___ Supplied material ___

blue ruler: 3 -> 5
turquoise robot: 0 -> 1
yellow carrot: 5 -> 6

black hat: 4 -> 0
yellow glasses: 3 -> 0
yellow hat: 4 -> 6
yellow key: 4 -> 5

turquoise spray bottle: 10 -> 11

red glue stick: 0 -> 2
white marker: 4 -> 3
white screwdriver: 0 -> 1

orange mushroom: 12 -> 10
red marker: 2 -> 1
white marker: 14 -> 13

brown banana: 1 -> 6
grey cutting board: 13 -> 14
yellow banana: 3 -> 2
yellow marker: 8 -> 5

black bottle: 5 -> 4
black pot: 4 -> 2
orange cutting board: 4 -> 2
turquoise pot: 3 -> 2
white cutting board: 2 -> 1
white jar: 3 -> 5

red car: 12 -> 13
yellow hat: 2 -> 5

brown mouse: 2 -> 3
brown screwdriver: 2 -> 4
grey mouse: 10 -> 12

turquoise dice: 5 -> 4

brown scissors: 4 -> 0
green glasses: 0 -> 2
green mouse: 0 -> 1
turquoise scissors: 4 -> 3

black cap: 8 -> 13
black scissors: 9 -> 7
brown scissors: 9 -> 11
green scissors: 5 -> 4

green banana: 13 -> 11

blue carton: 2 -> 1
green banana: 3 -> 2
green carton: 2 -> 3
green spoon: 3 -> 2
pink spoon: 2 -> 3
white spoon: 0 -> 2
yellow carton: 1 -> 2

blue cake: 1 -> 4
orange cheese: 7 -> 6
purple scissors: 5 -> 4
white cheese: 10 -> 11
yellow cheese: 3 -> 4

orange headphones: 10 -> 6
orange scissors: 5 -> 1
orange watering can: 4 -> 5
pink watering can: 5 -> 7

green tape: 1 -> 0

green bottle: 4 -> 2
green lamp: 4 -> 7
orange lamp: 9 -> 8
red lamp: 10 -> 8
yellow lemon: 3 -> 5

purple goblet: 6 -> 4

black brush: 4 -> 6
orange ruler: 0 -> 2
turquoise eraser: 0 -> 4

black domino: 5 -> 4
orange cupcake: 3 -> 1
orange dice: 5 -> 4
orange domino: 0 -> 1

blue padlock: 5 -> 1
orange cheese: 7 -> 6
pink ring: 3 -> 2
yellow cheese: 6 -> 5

___

Exercise requirements: What is the number of lines in the records that contain "cheese"? Answer with it alone.

Exercise response: 5